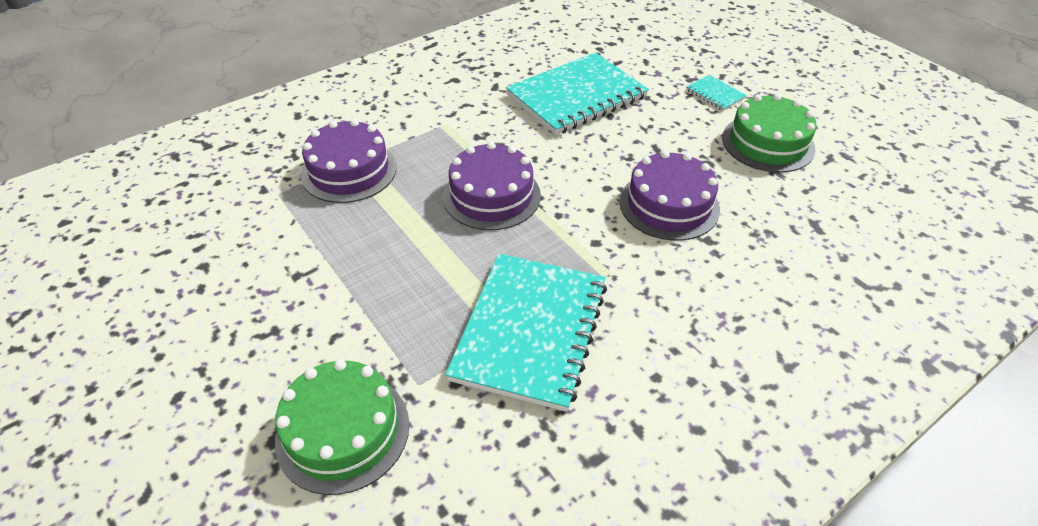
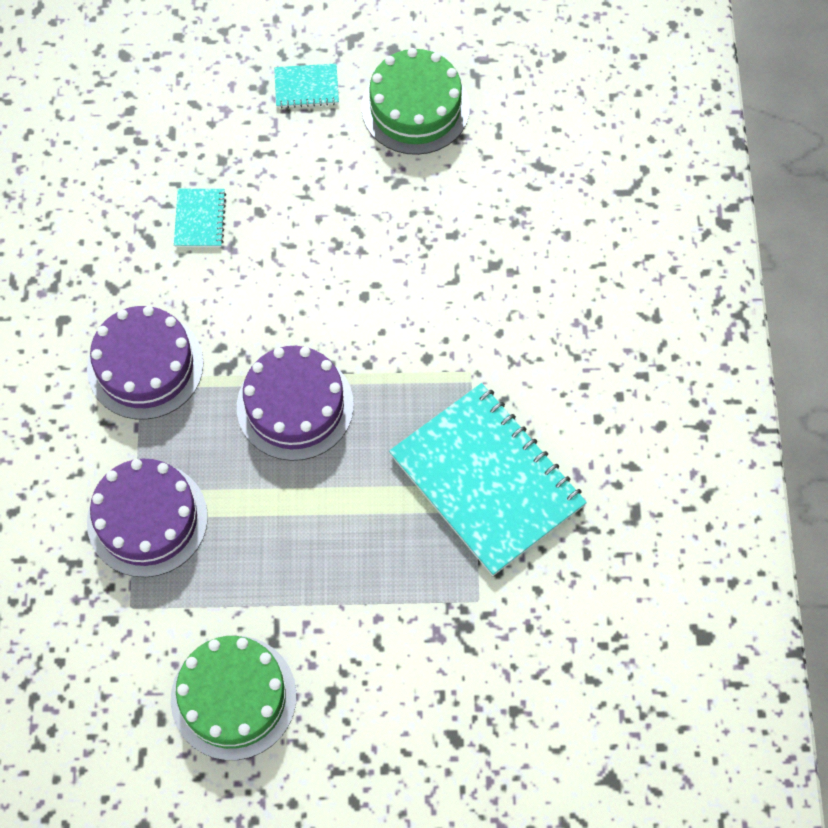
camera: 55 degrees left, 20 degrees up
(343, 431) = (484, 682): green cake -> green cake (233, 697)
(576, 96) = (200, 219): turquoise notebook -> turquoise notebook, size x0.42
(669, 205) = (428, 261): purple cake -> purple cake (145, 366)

--

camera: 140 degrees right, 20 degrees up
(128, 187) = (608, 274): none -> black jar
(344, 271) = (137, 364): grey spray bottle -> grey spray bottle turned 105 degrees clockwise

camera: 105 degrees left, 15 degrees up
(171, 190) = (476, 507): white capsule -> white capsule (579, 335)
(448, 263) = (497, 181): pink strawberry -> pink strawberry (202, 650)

→ AIM OF THE EXERCISE: Go through the data and return each line where the word "camera" appears.

→ SOLUTION TO THIS EXERCISE:
camera: 55 degrees left, 20 degrees up
camera: 140 degrees right, 20 degrees up
camera: 105 degrees left, 15 degrees up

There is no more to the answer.